EXERCISE REQUIREMENTS: What you return should match every record exactly, with the images removed.

GIVEN DATA:
----------------

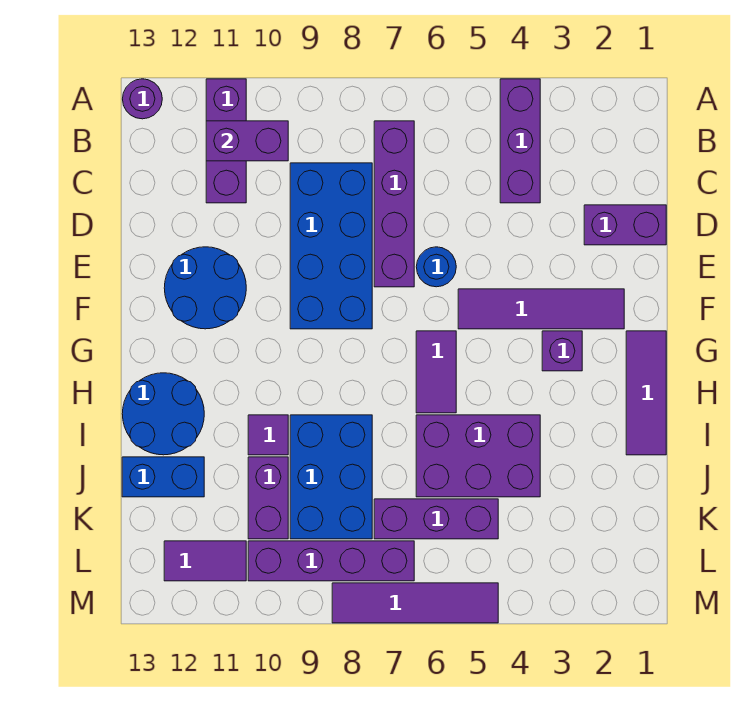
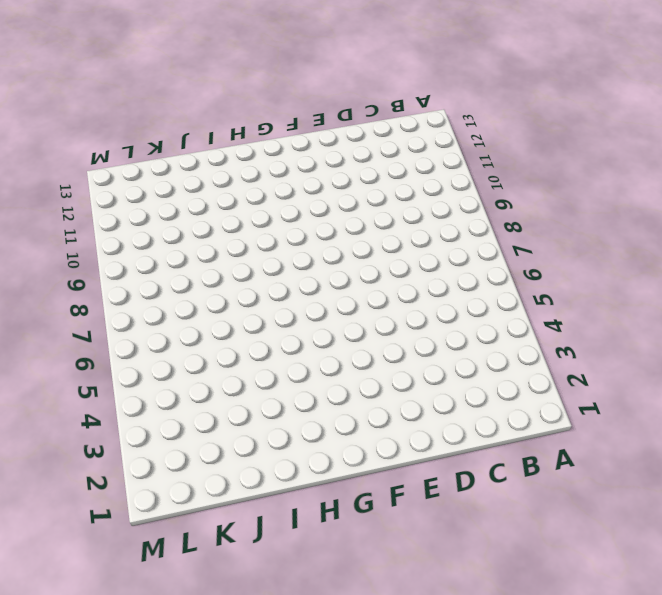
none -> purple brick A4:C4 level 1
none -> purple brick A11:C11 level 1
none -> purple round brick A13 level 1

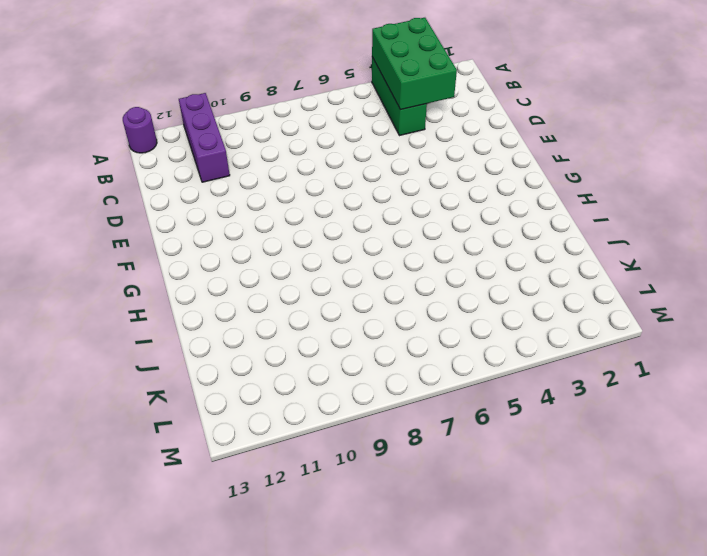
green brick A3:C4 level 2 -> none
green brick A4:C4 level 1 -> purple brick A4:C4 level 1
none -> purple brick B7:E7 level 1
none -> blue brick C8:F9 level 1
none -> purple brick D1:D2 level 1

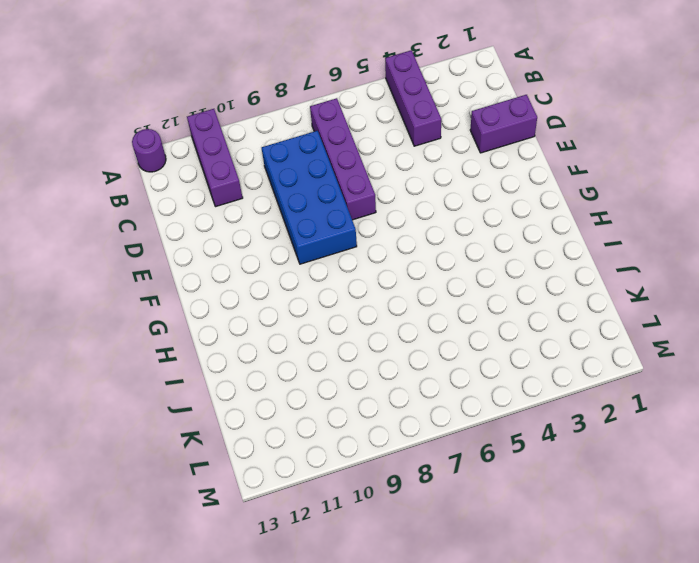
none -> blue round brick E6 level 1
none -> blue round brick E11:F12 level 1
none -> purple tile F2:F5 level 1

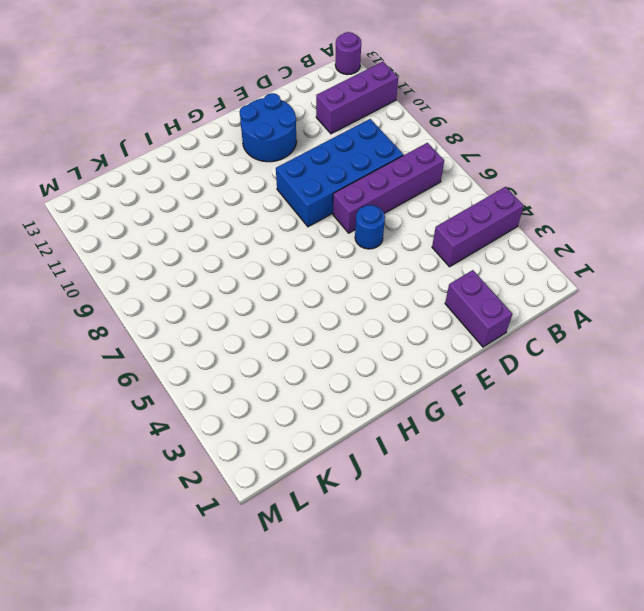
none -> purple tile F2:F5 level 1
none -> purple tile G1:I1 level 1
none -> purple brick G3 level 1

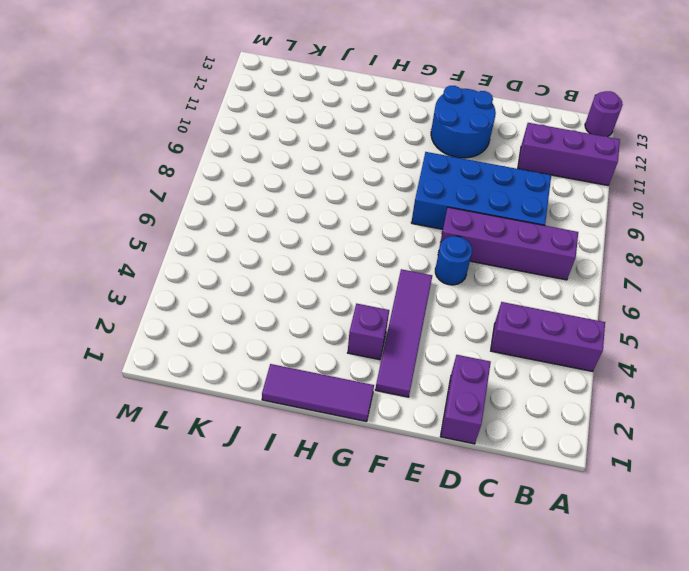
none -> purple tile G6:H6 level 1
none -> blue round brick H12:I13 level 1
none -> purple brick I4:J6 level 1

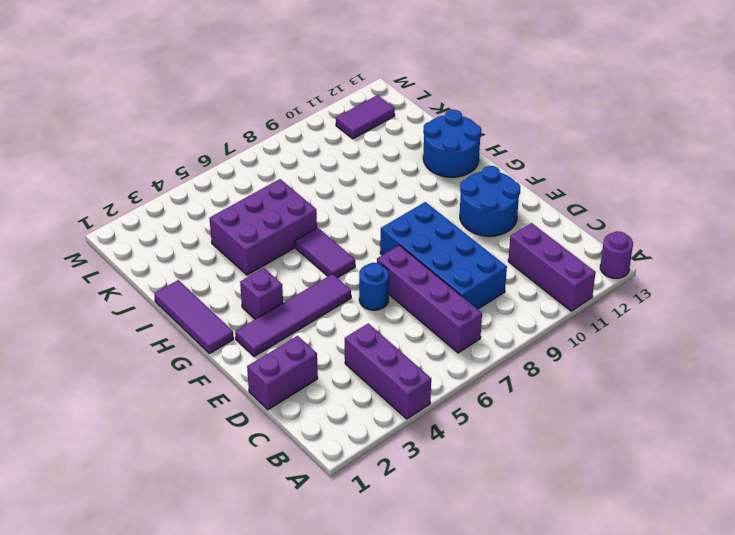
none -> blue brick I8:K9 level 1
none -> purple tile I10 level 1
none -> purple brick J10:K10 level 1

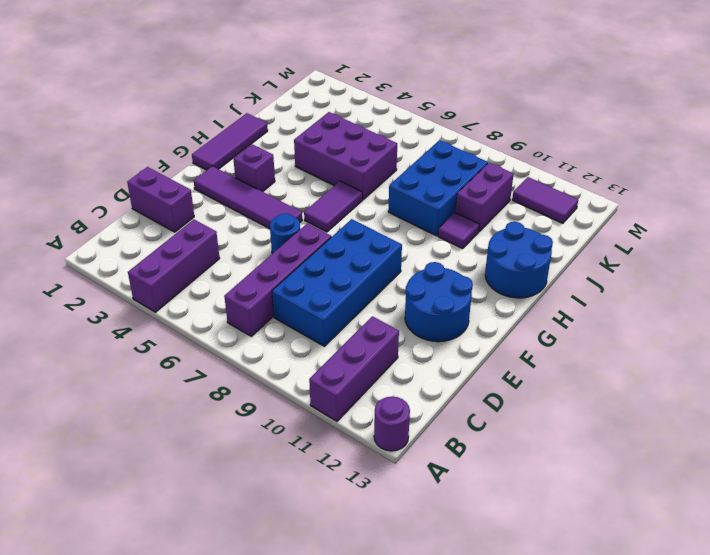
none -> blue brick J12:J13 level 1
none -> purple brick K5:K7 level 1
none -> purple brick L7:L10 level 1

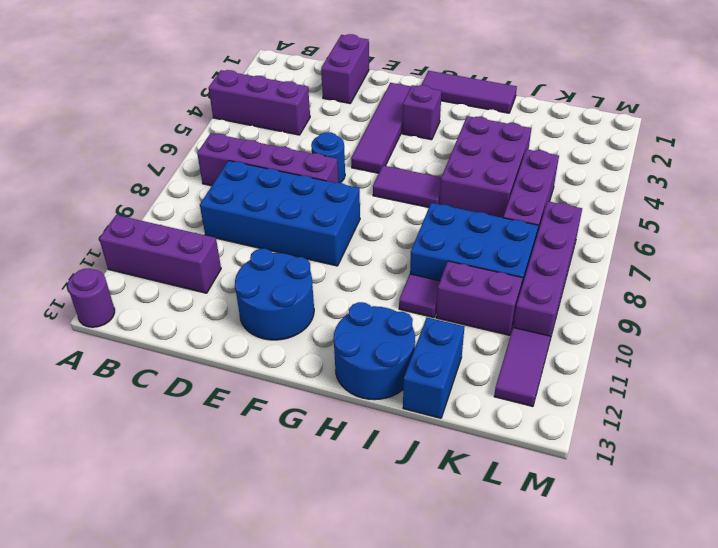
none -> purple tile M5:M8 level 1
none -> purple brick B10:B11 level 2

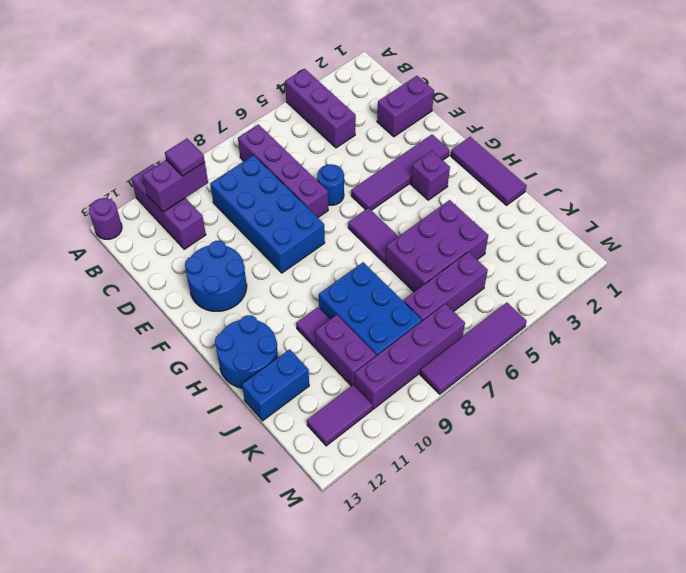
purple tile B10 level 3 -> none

----------------

OUTPUT FOR THIS EXERCISE:
none -> purple brick A4:C4 level 1
none -> purple brick A11:C11 level 1
none -> purple round brick A13 level 1

green brick A3:C4 level 2 -> none
green brick A4:C4 level 1 -> purple brick A4:C4 level 1
none -> purple brick B7:E7 level 1
none -> blue brick C8:F9 level 1
none -> purple brick D1:D2 level 1

none -> blue round brick E6 level 1
none -> blue round brick E11:F12 level 1
none -> purple tile F2:F5 level 1

none -> purple tile F2:F5 level 1
none -> purple tile G1:I1 level 1
none -> purple brick G3 level 1

none -> purple tile G6:H6 level 1
none -> blue round brick H12:I13 level 1
none -> purple brick I4:J6 level 1

none -> blue brick I8:K9 level 1
none -> purple tile I10 level 1
none -> purple brick J10:K10 level 1

none -> blue brick J12:J13 level 1
none -> purple brick K5:K7 level 1
none -> purple brick L7:L10 level 1

none -> purple tile M5:M8 level 1
none -> purple brick B10:B11 level 2

purple tile B10 level 3 -> none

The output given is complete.